* Problem to work on *
Present every line of the items below as a JSON list of strings, with one string per line and blank lines omitted.

(begin)

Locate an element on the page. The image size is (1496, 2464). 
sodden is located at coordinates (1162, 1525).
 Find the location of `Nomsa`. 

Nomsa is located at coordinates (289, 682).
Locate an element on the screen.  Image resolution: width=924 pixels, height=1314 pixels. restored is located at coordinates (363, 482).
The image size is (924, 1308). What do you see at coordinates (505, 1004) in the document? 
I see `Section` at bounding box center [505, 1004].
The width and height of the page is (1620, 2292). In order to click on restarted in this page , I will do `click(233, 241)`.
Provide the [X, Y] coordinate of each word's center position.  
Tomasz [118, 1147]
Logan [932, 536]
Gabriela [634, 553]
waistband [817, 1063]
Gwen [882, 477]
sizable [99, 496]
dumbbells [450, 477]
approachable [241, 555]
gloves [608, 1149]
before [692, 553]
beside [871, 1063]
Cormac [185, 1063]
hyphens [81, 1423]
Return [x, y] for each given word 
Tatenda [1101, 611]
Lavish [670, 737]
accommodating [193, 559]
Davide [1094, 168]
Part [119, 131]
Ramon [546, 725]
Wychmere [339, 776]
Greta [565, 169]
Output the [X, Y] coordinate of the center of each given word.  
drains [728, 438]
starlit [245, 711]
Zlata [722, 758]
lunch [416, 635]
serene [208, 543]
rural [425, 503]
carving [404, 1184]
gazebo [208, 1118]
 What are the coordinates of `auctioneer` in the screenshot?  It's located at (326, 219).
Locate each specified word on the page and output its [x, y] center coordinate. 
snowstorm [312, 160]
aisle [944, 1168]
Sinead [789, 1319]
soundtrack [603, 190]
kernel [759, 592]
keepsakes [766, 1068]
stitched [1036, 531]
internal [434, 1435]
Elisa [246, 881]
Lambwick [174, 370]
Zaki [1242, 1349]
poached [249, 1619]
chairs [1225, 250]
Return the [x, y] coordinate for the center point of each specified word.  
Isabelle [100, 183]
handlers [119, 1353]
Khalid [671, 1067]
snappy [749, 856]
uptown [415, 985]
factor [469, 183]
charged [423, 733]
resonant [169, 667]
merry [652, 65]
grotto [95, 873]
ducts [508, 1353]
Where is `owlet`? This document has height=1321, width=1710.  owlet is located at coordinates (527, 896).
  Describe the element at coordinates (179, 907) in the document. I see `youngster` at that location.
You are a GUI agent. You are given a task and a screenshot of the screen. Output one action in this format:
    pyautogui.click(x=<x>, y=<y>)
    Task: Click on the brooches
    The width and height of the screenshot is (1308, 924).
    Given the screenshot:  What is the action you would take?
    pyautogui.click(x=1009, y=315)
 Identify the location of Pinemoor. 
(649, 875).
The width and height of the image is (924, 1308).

(end)

* Result below *
[
  "Locate an element on the page. The image size is (1496, 2464). ",
  "sodden is located at coordinates (1162, 1525).",
  " Find the location of `Nomsa`. ",
  "Nomsa is located at coordinates (289, 682).",
  "Locate an element on the screen.  Image resolution: width=924 pixels, height=1314 pixels. restored is located at coordinates (363, 482).",
  "The image size is (924, 1308). What do you see at coordinates (505, 1004) in the document? ",
  "I see `Section` at bounding box center [505, 1004].",
  "The width and height of the page is (1620, 2292). In order to click on restarted in this page , I will do `click(233, 241)`.",
  "Provide the [X, Y] coordinate of each word's center position.  ",
  "Tomasz [118, 1147]",
  "Logan [932, 536]",
  "Gabriela [634, 553]",
  "waistband [817, 1063]",
  "Gwen [882, 477]",
  "sizable [99, 496]",
  "dumbbells [450, 477]",
  "approachable [241, 555]",
  "gloves [608, 1149]",
  "before [692, 553]",
  "beside [871, 1063]",
  "Cormac [185, 1063]",
  "hyphens [81, 1423]",
  "Return [x, y] for each given word ",
  "Tatenda [1101, 611]",
  "Lavish [670, 737]",
  "accommodating [193, 559]",
  "Davide [1094, 168]",
  "Part [119, 131]",
  "Ramon [546, 725]",
  "Wychmere [339, 776]",
  "Greta [565, 169]",
  "Output the [X, Y] coordinate of the center of each given word.  ",
  "drains [728, 438]",
  "starlit [245, 711]",
  "Zlata [722, 758]",
  "lunch [416, 635]",
  "serene [208, 543]",
  "rural [425, 503]",
  "carving [404, 1184]",
  "gazebo [208, 1118]",
  " What are the coordinates of `auctioneer` in the screenshot?  It's located at (326, 219).",
  "Locate each specified word on the page and output its [x, y] center coordinate. ",
  "snowstorm [312, 160]",
  "aisle [944, 1168]",
  "Sinead [789, 1319]",
  "soundtrack [603, 190]",
  "kernel [759, 592]",
  "keepsakes [766, 1068]",
  "stitched [1036, 531]",
  "internal [434, 1435]",
  "Elisa [246, 881]",
  "Lambwick [174, 370]",
  "Zaki [1242, 1349]",
  "poached [249, 1619]",
  "chairs [1225, 250]",
  "Return the [x, y] coordinate for the center point of each specified word.  ",
  "Isabelle [100, 183]",
  "handlers [119, 1353]",
  "Khalid [671, 1067]",
  "snappy [749, 856]",
  "uptown [415, 985]",
  "factor [469, 183]",
  "charged [423, 733]",
  "resonant [169, 667]",
  "merry [652, 65]",
  "grotto [95, 873]",
  "ducts [508, 1353]",
  "Where is `owlet`? This document has height=1321, width=1710.  owlet is located at coordinates (527, 896).",
  "  Describe the element at coordinates (179, 907) in the document. I see `youngster` at that location.",
  "You are a GUI agent. You are given a task and a screenshot of the screen. Output one action in this format:",
  "    pyautogui.click(x=<x>, y=<y>)",
  "    Task: Click on the brooches",
  "    The width and height of the screenshot is (1308, 924).",
  "    Given the screenshot:  What is the action you would take?",
  "    pyautogui.click(x=1009, y=315)",
  " Identify the location of Pinemoor. ",
  "(649, 875).",
  "The width and height of the image is (924, 1308)."
]